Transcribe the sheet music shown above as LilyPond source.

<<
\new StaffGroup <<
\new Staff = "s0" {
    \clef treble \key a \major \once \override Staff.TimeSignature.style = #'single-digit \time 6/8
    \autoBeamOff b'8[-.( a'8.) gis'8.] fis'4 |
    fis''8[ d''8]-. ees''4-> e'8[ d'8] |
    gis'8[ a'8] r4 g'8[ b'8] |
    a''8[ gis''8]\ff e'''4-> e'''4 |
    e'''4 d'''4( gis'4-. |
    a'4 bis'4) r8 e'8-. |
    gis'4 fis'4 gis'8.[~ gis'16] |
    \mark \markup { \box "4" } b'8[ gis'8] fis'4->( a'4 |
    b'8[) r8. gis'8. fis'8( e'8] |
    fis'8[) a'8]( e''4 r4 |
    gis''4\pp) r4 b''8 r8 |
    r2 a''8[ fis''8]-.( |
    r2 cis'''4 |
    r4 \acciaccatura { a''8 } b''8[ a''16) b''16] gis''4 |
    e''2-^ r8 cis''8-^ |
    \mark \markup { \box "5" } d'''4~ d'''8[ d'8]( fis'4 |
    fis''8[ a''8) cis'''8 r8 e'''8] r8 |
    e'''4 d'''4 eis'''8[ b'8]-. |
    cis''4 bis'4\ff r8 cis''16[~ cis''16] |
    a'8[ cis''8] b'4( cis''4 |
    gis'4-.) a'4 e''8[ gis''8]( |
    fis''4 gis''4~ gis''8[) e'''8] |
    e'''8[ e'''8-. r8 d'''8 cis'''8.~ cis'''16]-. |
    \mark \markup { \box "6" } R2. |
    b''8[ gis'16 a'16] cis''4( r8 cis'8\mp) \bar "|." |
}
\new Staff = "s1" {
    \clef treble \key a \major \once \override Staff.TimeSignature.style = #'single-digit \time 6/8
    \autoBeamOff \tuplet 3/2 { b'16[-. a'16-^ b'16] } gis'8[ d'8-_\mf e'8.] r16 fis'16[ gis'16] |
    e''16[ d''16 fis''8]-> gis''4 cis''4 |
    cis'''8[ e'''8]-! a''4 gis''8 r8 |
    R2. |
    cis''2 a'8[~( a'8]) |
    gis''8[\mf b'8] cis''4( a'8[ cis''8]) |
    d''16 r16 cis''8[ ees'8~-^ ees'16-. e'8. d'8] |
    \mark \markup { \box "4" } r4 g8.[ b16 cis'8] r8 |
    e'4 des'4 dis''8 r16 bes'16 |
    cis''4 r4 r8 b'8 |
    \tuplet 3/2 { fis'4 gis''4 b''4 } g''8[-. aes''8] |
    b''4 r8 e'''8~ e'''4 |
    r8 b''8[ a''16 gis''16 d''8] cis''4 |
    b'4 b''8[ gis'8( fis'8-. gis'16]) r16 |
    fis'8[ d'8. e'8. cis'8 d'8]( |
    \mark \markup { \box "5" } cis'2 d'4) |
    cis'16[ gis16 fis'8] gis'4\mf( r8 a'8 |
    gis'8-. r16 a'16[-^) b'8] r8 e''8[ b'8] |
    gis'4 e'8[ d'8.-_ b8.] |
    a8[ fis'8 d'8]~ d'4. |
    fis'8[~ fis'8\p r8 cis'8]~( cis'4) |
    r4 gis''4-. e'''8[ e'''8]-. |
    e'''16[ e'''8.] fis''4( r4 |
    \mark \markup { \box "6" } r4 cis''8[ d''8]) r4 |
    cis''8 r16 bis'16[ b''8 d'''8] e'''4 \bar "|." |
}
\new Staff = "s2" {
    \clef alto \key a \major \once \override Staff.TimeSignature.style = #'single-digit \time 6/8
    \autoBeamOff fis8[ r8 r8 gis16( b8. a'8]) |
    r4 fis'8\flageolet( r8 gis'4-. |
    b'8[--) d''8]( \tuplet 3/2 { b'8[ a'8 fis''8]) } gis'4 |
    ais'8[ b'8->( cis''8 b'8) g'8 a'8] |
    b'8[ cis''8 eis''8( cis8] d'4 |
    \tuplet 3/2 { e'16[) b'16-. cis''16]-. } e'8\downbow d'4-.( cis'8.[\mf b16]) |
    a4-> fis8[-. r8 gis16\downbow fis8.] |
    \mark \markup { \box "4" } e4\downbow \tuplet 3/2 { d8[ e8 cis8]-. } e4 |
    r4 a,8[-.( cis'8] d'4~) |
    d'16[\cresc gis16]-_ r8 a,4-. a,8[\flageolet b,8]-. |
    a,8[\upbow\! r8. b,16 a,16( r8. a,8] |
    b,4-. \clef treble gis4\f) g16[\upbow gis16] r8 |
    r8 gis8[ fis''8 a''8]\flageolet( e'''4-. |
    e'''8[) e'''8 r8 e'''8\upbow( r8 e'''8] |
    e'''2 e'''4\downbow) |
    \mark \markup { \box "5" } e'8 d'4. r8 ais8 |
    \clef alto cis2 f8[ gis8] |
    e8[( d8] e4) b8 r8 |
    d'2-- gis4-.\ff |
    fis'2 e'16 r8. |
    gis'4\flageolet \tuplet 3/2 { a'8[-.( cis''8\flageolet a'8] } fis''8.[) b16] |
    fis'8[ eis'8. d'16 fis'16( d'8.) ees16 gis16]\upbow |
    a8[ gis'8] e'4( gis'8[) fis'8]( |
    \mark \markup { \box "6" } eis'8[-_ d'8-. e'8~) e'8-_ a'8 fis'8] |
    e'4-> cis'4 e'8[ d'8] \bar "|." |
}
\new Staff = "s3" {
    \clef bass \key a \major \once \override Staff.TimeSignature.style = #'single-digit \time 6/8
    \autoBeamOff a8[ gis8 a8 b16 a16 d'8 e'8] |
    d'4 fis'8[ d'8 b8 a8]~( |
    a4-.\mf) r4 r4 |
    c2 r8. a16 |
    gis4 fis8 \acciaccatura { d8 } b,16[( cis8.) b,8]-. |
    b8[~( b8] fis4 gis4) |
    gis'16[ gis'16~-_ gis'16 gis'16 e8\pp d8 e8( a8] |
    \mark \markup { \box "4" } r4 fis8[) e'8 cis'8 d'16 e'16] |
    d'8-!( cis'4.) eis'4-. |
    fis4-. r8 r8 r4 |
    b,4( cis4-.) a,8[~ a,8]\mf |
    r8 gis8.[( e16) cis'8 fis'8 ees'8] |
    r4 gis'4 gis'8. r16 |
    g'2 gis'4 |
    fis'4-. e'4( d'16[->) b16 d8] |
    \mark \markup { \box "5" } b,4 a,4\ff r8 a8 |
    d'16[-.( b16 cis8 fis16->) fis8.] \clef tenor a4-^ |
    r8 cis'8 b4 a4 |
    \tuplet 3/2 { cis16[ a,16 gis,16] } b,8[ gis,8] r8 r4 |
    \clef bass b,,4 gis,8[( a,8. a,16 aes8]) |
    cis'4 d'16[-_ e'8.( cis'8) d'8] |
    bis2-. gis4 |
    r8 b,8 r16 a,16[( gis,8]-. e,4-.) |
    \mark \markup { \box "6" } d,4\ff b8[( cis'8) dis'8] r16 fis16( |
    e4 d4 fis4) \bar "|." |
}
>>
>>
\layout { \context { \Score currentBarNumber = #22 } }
##########
### SHORT PROBLEM
Show every line above that contains the string "markup", copying each one in full.

### REPLY TO THE EXERCISE
    \mark \markup { \box "4" } b'8[ gis'8] fis'4->( a'4 |
    \mark \markup { \box "5" } d'''4~ d'''8[ d'8]( fis'4 |
    \mark \markup { \box "6" } R2. |
    \mark \markup { \box "4" } r4 g8.[ b16 cis'8] r8 |
    \mark \markup { \box "5" } cis'2 d'4) |
    \mark \markup { \box "6" } r4 cis''8[ d''8]) r4 |
    \mark \markup { \box "4" } e4\downbow \tuplet 3/2 { d8[ e8 cis8]-. } e4 |
    \mark \markup { \box "5" } e'8 d'4. r8 ais8 |
    \mark \markup { \box "6" } eis'8[-_ d'8-. e'8~) e'8-_ a'8 fis'8] |
    \mark \markup { \box "4" } r4 fis8[) e'8 cis'8 d'16 e'16] |
    \mark \markup { \box "5" } b,4 a,4\ff r8 a8 |
    \mark \markup { \box "6" } d,4\ff b8[( cis'8) dis'8] r16 fis16( |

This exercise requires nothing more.